» **WHAT IS REQUIRED**:
Leaving the pictures out, print the lines from the first line of the listing through the line containing "green diamond at (451, 516): moved 2 px left", exactly as they read, and no others.

» **MATERIAL SUPPLIED**:
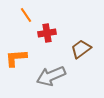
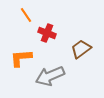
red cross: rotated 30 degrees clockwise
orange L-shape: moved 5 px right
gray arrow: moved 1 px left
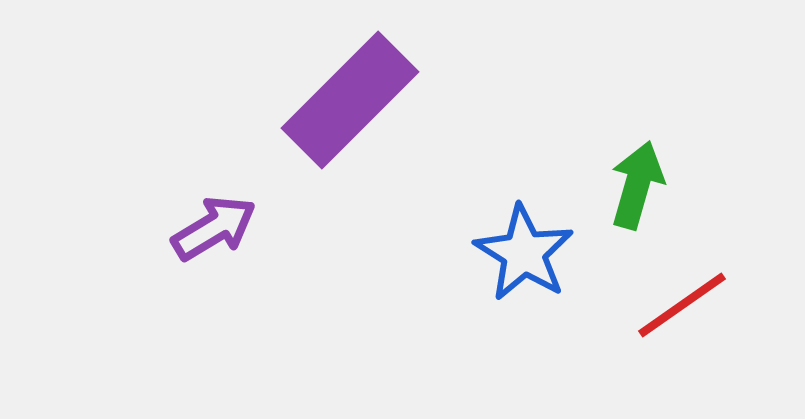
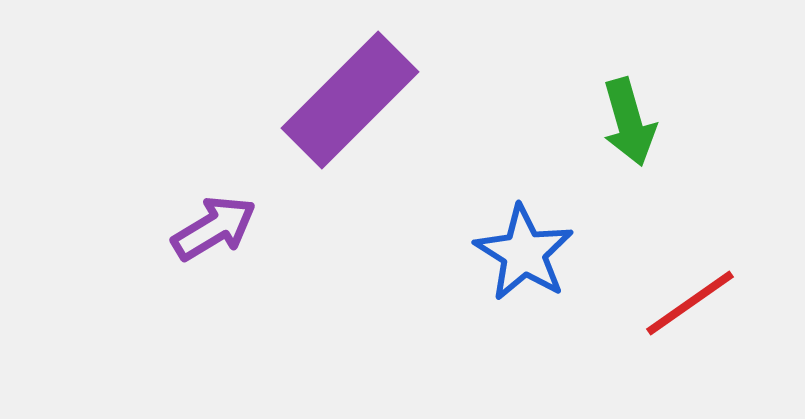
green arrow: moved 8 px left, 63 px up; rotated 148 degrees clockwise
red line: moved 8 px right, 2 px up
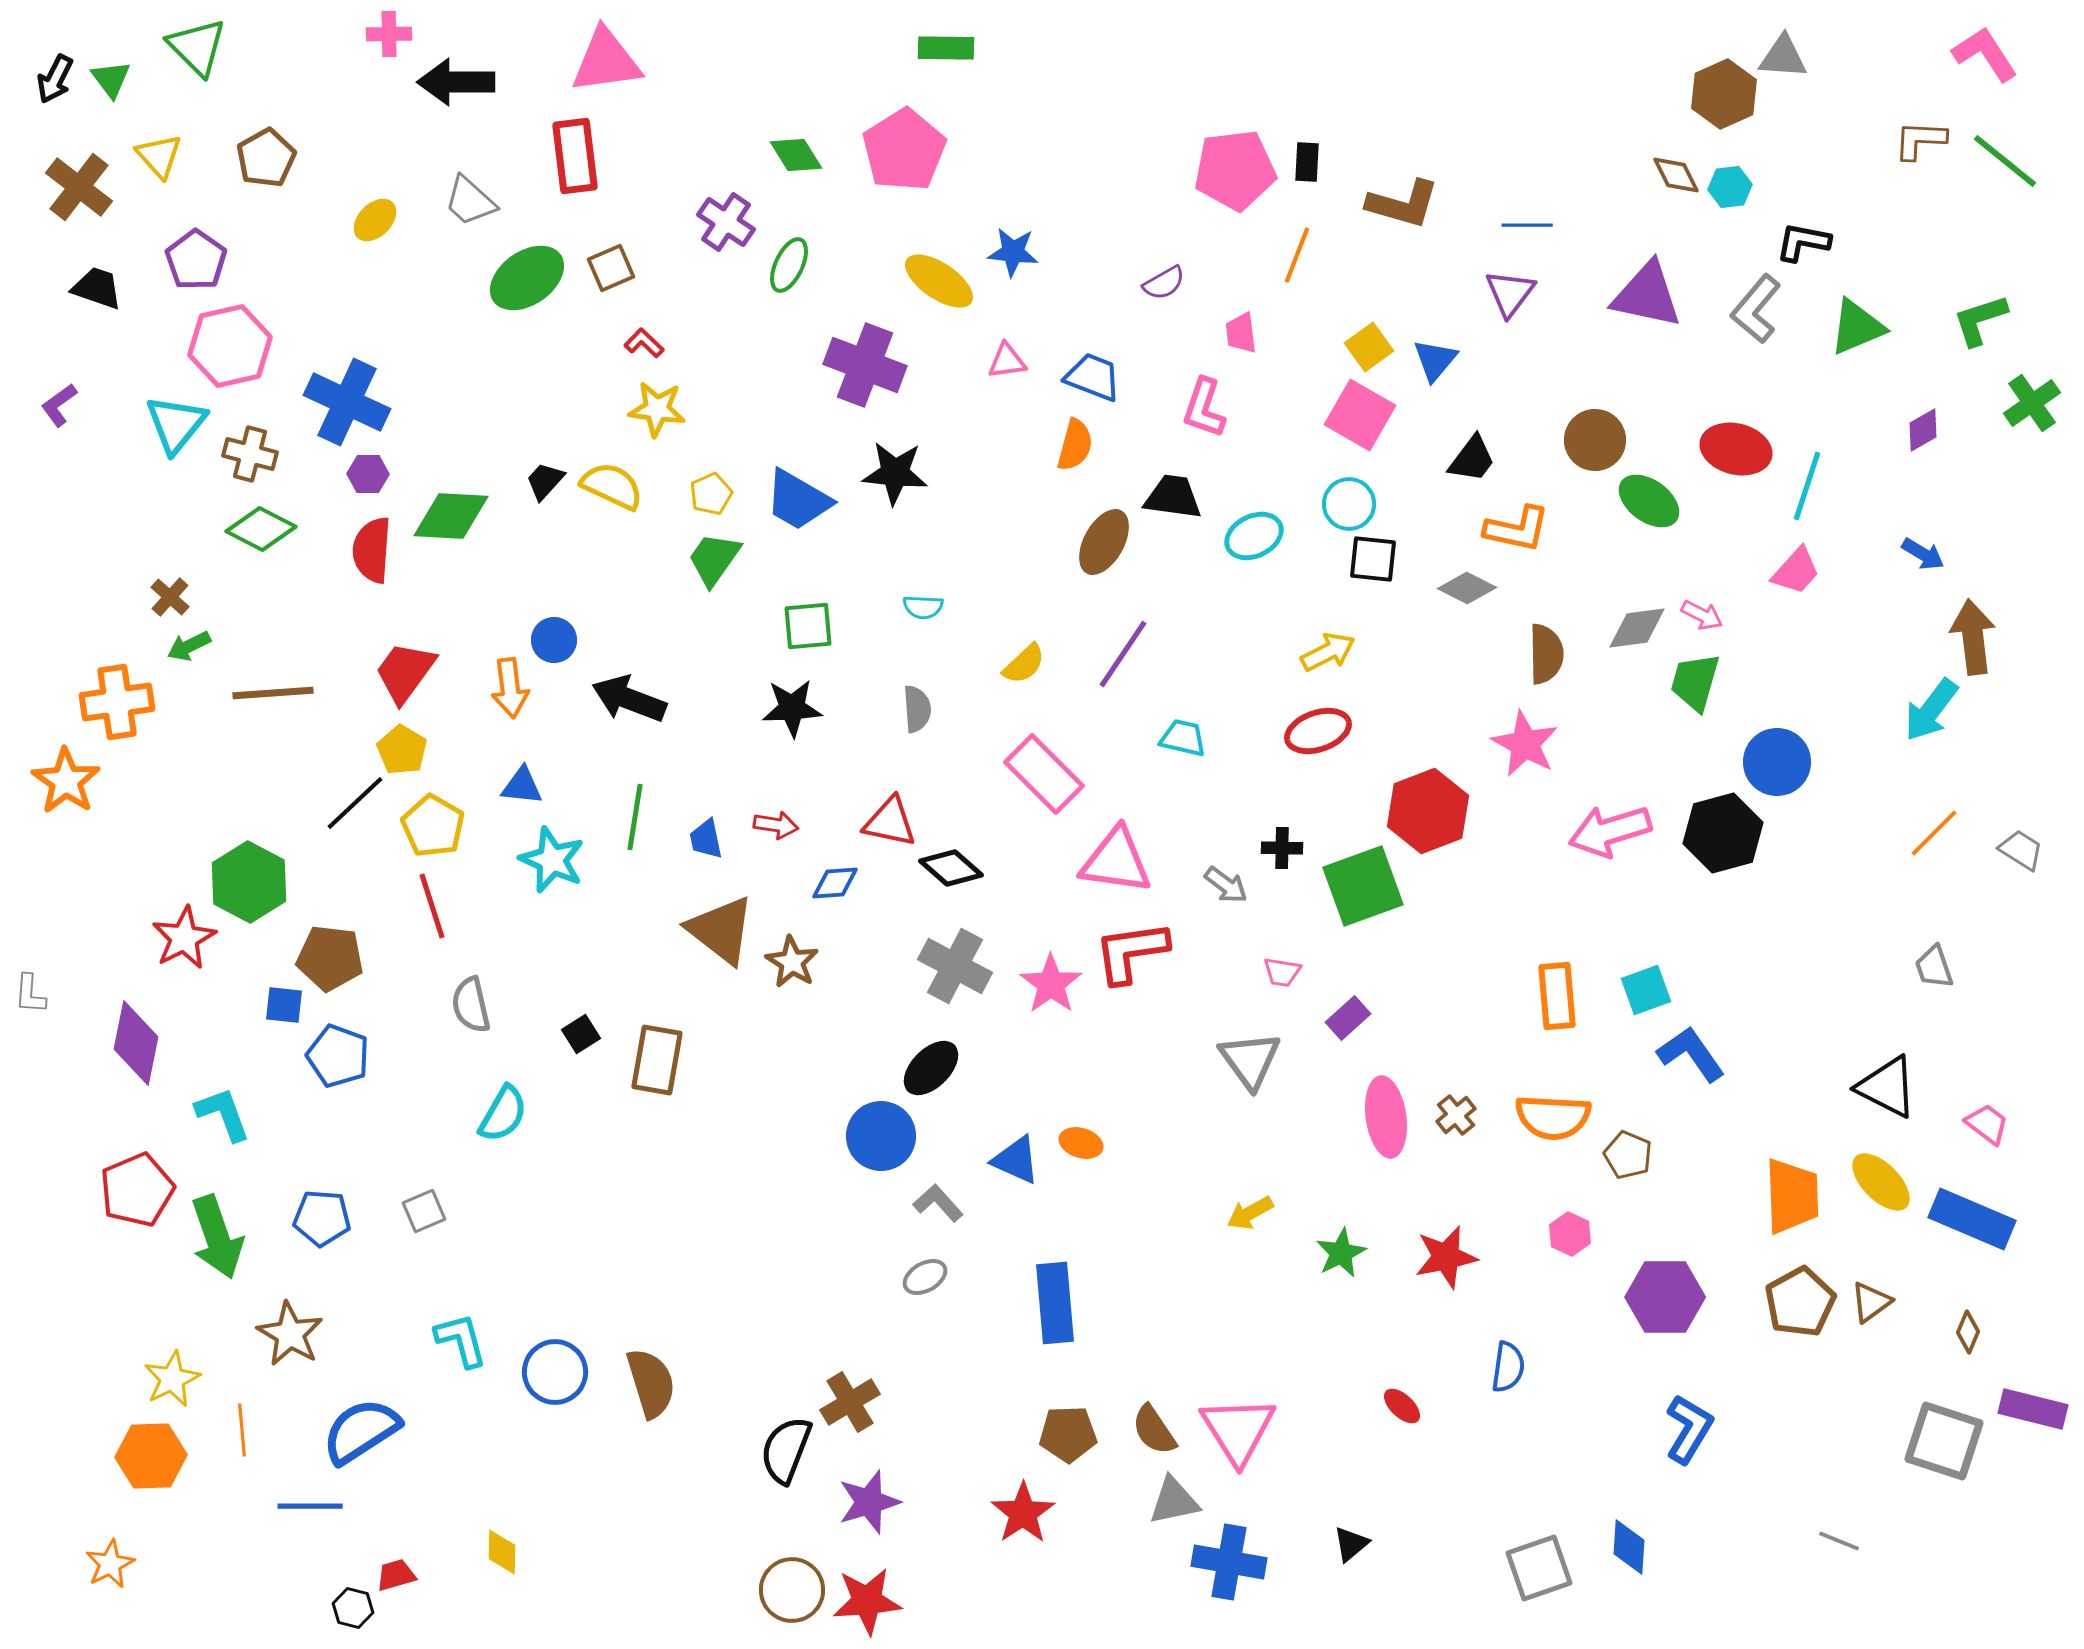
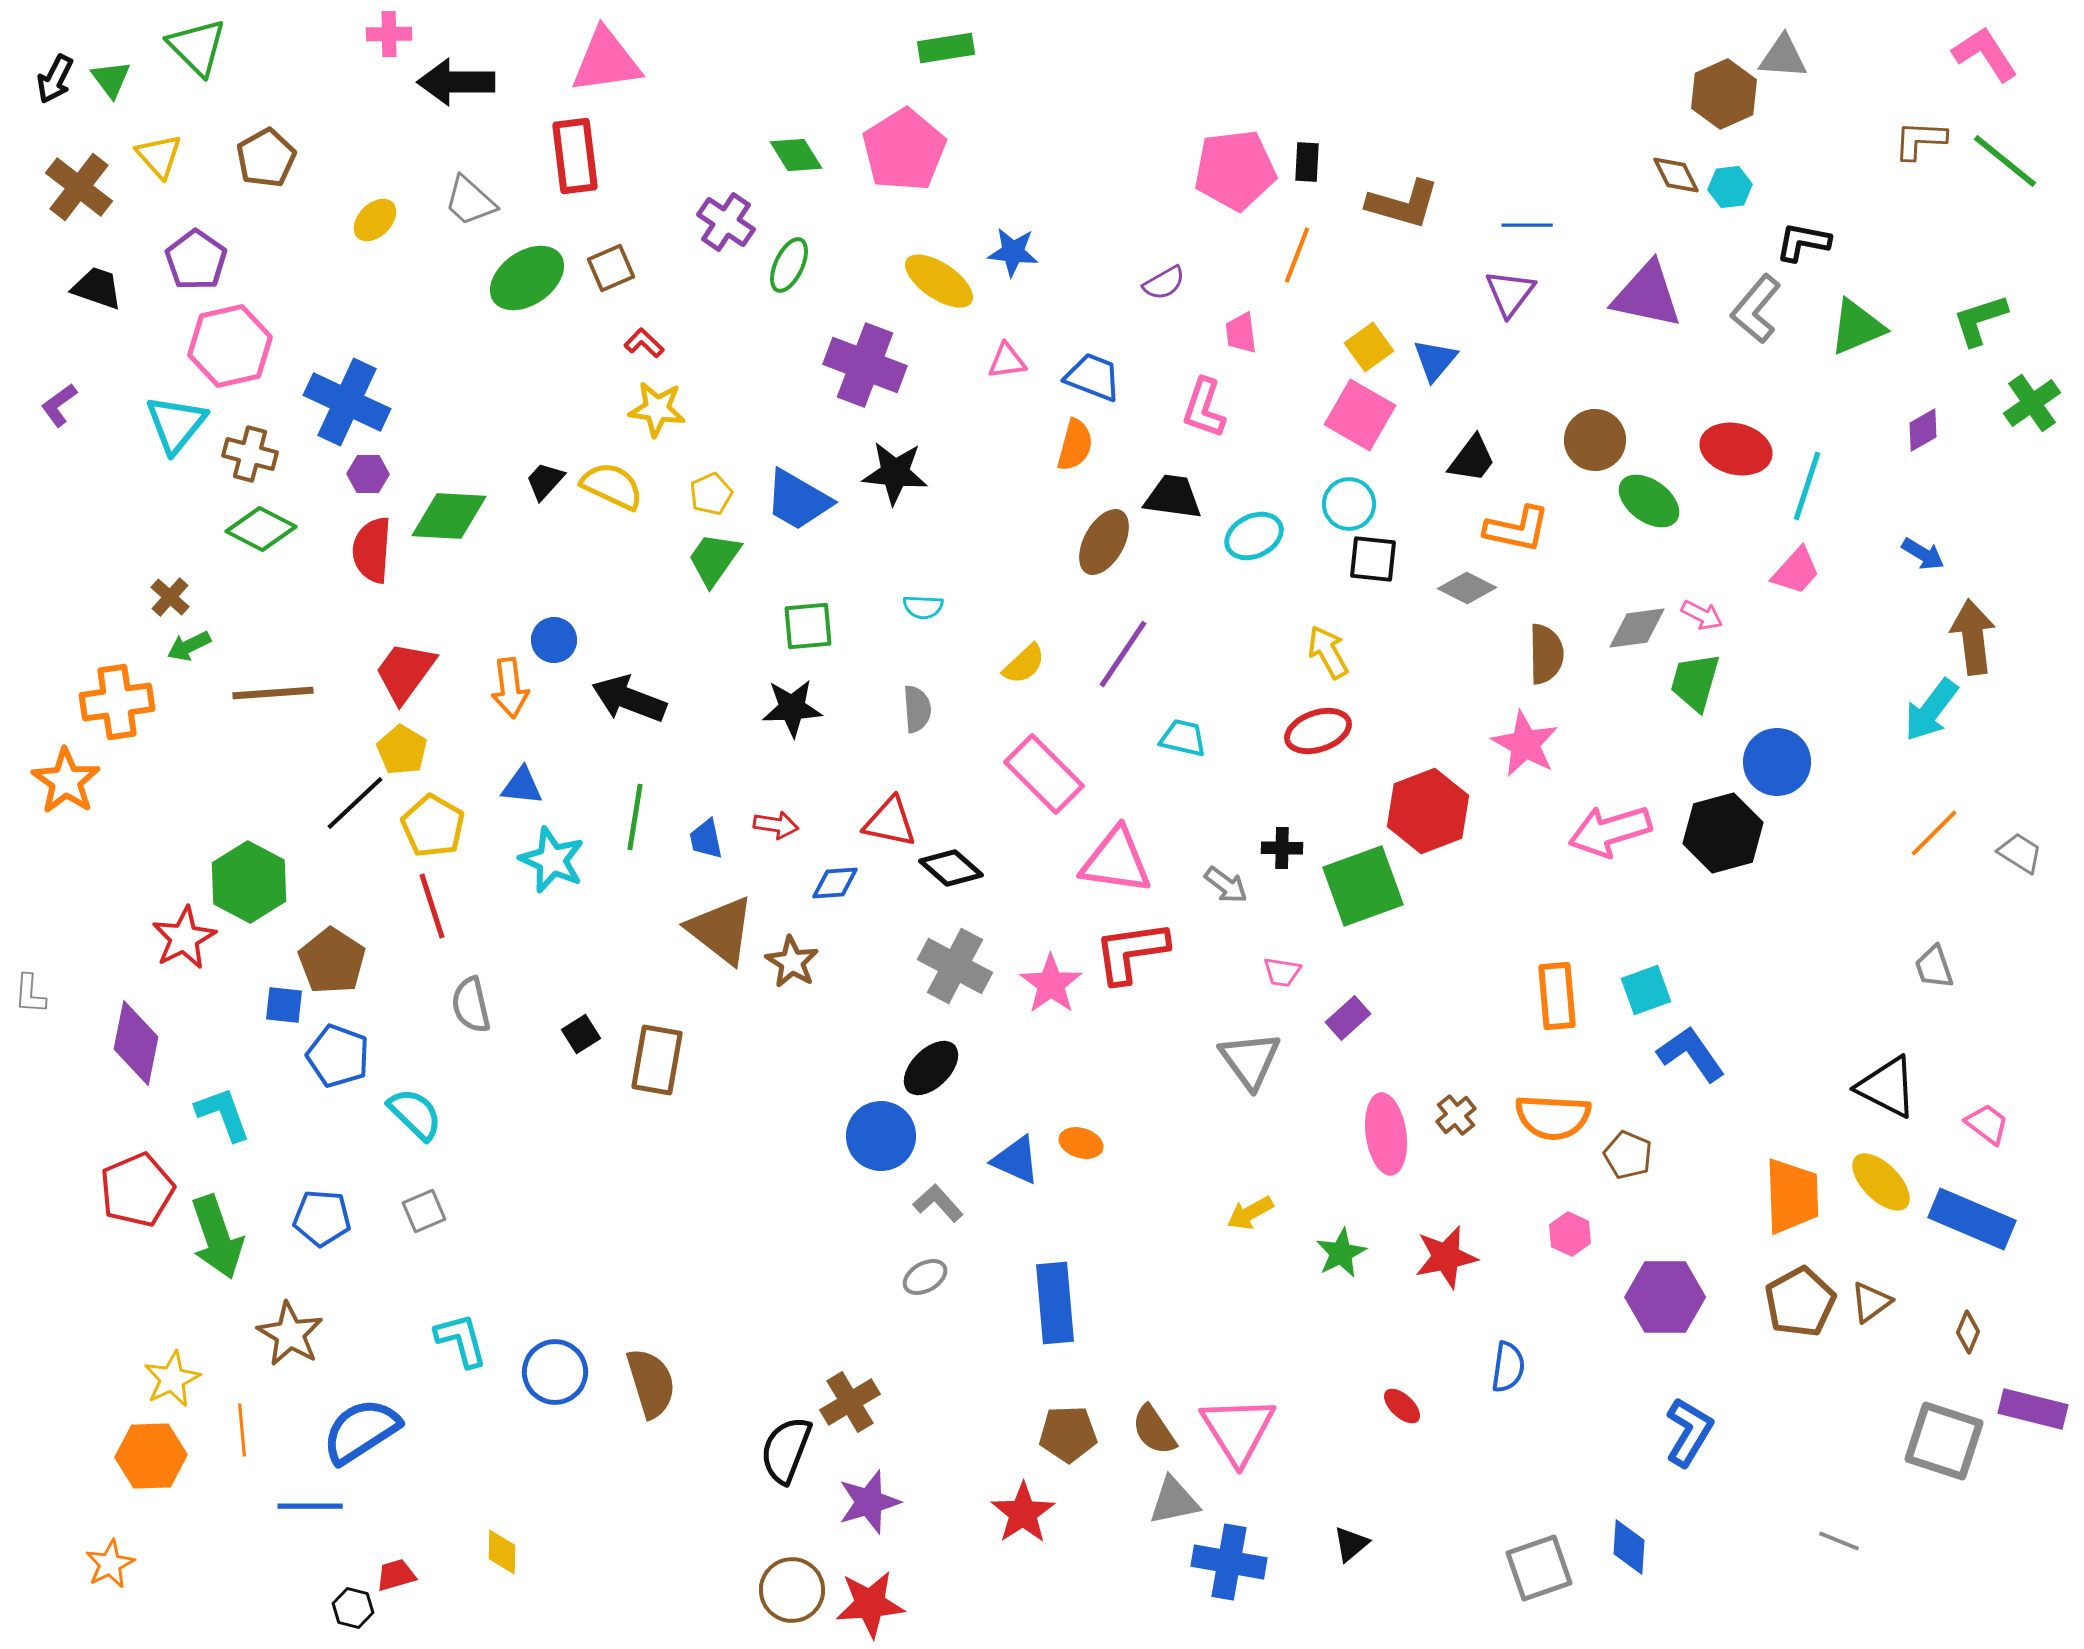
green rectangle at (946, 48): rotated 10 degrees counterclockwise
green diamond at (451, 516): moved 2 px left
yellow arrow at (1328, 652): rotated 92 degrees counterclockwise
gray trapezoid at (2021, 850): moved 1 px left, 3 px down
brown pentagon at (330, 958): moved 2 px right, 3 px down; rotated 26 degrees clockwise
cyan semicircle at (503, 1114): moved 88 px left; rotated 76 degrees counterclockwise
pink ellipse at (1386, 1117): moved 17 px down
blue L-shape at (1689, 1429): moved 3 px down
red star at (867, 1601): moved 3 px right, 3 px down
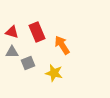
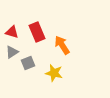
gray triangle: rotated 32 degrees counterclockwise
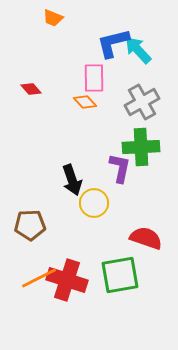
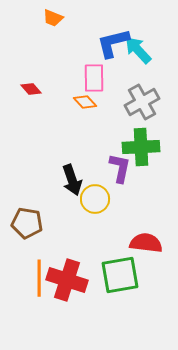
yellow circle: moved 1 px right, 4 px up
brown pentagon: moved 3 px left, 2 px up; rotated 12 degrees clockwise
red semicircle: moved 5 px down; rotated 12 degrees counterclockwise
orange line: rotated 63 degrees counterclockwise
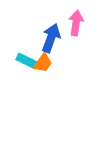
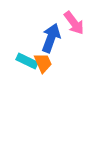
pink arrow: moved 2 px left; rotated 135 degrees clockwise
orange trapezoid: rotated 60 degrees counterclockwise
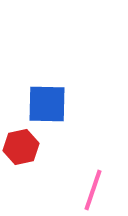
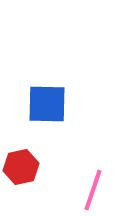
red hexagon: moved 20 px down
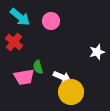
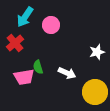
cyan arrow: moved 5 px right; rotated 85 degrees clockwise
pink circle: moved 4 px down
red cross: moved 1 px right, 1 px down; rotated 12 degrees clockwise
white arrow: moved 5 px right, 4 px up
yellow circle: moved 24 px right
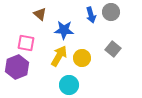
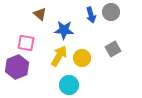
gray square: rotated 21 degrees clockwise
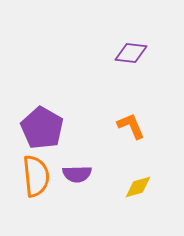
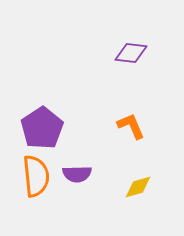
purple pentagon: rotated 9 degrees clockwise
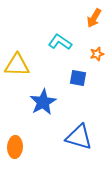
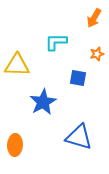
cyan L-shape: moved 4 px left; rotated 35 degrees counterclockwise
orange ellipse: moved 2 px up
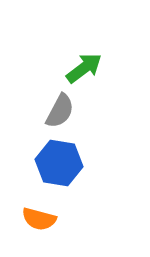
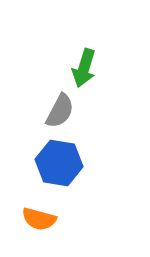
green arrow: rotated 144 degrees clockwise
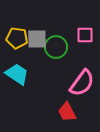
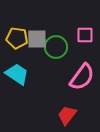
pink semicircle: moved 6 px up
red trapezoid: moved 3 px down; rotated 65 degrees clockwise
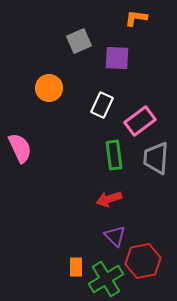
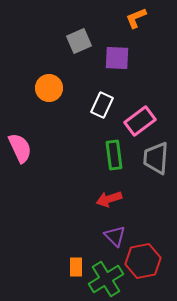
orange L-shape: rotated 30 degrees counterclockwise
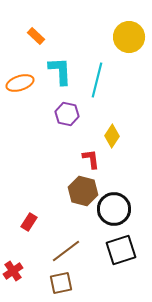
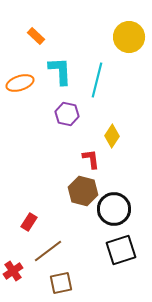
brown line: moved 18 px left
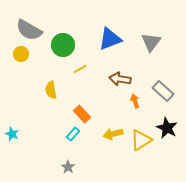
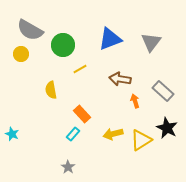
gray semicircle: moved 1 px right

» **RESPONSE TO THE TASK**:
red cross: rotated 30 degrees clockwise
orange L-shape: moved 5 px right
gray arrow: moved 1 px left
green arrow: moved 8 px left, 63 px up; rotated 148 degrees clockwise
red line: moved 8 px right, 2 px up
green rectangle at (946, 48): rotated 10 degrees counterclockwise
green diamond at (451, 516): moved 2 px left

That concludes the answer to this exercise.